**Records contained in a dataset**
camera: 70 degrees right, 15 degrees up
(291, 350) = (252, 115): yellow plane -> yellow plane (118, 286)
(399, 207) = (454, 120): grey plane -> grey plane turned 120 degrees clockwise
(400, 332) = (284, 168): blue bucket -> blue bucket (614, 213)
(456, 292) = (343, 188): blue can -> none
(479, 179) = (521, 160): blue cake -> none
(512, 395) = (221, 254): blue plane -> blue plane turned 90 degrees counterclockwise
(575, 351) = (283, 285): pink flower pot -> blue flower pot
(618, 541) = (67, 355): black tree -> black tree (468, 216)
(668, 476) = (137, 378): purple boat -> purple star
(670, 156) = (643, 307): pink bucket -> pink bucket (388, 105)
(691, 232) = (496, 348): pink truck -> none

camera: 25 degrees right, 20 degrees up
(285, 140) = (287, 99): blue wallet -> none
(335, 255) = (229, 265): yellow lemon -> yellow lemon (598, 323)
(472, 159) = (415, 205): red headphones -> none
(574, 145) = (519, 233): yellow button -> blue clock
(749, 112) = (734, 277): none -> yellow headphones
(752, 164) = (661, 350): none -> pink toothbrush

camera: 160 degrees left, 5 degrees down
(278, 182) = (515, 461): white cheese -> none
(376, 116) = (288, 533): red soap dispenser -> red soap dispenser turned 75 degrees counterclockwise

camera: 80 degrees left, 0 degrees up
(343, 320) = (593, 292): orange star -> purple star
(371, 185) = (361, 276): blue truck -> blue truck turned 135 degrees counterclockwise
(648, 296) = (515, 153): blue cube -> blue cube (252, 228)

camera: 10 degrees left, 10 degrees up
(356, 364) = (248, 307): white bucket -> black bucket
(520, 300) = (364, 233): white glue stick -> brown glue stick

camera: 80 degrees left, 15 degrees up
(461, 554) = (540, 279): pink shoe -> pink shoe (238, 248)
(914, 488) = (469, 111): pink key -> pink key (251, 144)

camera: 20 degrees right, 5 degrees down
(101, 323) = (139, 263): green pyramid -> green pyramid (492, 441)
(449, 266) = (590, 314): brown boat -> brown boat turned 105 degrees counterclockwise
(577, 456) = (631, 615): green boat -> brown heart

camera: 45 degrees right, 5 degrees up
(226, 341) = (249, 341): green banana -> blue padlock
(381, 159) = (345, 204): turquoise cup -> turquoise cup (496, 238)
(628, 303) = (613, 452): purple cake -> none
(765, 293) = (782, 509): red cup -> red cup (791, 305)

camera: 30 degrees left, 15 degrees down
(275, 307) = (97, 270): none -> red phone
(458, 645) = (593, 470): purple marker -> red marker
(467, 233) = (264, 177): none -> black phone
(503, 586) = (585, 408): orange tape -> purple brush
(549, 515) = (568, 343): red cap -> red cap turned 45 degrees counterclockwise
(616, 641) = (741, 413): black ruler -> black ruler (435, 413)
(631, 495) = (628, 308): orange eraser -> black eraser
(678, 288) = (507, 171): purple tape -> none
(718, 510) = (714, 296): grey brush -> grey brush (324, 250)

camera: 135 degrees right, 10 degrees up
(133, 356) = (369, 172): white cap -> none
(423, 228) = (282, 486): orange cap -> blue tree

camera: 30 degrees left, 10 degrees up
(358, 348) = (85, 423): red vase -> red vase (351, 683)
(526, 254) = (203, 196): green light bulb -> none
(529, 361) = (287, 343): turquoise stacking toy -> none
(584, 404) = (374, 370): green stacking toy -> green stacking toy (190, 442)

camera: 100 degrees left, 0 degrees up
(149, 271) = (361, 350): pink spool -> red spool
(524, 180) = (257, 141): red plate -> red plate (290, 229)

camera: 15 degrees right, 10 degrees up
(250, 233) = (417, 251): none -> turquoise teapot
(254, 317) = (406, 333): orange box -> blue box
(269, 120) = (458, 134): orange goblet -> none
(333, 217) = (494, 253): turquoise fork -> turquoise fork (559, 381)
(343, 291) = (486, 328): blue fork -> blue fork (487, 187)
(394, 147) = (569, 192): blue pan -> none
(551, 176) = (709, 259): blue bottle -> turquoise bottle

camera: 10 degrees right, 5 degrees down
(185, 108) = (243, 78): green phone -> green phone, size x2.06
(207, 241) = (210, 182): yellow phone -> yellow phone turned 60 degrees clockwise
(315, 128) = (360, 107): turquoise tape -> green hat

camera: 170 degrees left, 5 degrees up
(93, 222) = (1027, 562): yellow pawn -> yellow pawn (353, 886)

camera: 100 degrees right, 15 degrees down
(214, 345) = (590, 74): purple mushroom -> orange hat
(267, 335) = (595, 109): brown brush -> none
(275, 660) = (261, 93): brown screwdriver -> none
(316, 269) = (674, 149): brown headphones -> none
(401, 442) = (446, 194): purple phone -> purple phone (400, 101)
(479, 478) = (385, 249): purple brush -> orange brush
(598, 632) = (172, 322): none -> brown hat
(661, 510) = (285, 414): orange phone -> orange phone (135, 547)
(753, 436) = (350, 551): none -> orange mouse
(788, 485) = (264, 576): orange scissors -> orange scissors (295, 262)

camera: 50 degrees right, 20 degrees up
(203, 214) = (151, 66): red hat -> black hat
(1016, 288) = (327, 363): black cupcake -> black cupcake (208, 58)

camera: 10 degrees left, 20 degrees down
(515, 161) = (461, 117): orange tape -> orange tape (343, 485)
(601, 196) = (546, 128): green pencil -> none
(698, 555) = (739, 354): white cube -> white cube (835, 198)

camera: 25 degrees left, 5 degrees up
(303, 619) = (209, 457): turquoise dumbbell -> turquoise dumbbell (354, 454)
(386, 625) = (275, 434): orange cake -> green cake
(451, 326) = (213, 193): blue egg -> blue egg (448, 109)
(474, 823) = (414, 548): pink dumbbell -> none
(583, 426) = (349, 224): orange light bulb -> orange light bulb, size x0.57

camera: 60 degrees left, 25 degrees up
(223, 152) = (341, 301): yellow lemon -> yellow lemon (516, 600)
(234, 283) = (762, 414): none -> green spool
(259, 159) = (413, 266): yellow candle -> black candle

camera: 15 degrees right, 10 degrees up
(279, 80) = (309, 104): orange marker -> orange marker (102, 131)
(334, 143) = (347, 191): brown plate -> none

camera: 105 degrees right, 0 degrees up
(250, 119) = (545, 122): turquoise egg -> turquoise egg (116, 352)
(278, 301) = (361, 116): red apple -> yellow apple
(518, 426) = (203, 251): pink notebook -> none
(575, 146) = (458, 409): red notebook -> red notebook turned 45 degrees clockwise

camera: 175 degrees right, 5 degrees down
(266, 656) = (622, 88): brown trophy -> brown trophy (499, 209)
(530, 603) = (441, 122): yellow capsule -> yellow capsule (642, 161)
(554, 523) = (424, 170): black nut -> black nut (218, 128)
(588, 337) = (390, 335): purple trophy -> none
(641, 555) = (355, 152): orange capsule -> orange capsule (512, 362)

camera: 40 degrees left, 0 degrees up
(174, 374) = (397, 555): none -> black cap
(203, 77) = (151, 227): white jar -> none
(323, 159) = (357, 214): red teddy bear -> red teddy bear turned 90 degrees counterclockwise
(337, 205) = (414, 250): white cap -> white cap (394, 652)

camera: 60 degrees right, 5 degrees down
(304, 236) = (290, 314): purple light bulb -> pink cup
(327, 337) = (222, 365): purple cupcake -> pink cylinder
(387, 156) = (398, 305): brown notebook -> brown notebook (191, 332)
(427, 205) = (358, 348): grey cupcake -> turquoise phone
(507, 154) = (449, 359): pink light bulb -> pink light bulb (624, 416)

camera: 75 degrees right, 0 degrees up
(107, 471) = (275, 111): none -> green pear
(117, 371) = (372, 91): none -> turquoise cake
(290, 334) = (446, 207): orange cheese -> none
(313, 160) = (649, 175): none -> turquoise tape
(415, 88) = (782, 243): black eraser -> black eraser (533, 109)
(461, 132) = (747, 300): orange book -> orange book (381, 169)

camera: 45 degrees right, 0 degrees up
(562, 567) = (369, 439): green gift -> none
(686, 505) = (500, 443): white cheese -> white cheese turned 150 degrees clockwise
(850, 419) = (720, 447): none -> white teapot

**Instruction**
What do the lines above say from the one containing "(512, 395) = (221, 254): blue" down to the one containing "(285, 140) = (287, 99): blue wallet -> none"? Return them exactly, both end lines included, and only them.

**Response**
(512, 395) = (221, 254): blue plane -> blue plane turned 90 degrees counterclockwise
(575, 351) = (283, 285): pink flower pot -> blue flower pot
(618, 541) = (67, 355): black tree -> black tree (468, 216)
(668, 476) = (137, 378): purple boat -> purple star
(670, 156) = (643, 307): pink bucket -> pink bucket (388, 105)
(691, 232) = (496, 348): pink truck -> none

camera: 25 degrees right, 20 degrees up
(285, 140) = (287, 99): blue wallet -> none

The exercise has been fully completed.